Task objective ▸ How many lines in the items below contain the string "element", matching case exactly? Reply with the number alone.

"""

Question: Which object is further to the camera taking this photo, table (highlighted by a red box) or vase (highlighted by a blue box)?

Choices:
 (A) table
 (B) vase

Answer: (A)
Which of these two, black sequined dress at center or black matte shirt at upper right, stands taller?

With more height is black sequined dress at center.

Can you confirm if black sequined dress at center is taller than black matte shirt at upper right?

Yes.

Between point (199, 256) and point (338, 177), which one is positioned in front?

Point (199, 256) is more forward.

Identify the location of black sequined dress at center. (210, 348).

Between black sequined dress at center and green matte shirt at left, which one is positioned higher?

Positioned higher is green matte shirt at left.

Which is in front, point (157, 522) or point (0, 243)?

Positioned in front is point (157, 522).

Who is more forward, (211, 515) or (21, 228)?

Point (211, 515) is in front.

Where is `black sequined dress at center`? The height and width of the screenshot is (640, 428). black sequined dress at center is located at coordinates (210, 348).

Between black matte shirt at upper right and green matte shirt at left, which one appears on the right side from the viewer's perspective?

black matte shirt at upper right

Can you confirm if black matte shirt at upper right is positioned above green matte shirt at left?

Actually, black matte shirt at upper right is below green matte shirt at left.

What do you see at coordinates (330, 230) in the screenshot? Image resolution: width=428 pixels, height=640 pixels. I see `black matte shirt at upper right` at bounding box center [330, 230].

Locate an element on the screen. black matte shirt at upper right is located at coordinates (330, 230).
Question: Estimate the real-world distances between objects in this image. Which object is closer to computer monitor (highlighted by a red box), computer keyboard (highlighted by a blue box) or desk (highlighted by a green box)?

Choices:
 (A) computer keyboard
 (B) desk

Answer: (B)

"""
"""

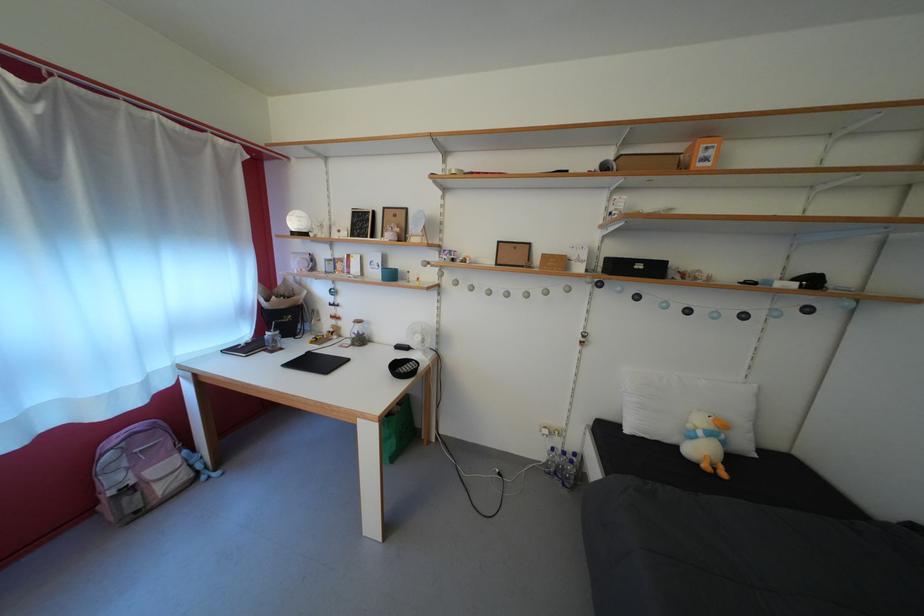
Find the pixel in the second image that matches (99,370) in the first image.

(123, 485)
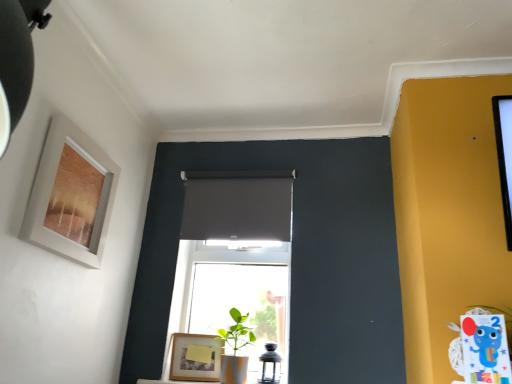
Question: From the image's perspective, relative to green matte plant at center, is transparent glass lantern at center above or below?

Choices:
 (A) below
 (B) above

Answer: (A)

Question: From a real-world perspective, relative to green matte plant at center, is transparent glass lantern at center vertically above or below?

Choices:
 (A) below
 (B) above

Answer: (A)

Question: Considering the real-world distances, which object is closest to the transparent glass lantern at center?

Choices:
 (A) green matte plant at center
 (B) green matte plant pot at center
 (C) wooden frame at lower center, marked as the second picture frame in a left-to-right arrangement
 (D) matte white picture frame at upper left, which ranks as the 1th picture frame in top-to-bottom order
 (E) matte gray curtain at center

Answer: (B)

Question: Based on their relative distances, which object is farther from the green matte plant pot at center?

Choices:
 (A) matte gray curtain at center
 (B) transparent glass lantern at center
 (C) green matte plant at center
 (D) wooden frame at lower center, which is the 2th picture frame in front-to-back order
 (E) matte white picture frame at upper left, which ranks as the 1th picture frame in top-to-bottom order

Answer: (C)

"""
"""

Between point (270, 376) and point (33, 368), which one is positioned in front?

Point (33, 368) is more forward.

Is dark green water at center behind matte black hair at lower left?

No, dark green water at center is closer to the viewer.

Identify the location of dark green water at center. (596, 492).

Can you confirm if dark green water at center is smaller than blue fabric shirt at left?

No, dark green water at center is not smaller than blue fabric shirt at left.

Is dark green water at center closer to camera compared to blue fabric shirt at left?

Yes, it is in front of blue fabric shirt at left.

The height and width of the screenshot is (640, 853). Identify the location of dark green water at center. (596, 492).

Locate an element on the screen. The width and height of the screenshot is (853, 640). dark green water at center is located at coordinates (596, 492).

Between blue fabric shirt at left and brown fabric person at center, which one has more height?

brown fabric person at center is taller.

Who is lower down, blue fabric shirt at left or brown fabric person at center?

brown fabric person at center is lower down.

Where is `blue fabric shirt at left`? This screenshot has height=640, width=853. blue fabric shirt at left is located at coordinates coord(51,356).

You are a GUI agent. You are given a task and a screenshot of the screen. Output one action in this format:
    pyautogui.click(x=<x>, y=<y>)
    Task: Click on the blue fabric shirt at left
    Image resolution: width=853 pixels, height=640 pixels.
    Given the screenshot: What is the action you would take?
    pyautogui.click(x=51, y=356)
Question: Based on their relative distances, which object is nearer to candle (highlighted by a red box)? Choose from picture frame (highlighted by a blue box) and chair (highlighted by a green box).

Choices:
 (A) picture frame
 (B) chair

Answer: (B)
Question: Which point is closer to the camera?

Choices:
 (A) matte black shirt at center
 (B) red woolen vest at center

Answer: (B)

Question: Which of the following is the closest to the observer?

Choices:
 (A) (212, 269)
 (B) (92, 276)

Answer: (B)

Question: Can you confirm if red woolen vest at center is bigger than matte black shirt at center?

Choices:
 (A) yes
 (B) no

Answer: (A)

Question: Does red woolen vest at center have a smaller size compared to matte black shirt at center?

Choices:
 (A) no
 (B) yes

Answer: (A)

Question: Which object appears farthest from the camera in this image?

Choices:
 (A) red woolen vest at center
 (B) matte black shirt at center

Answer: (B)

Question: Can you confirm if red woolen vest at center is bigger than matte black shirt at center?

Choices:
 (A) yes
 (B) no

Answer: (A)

"""

Reply ▸ 2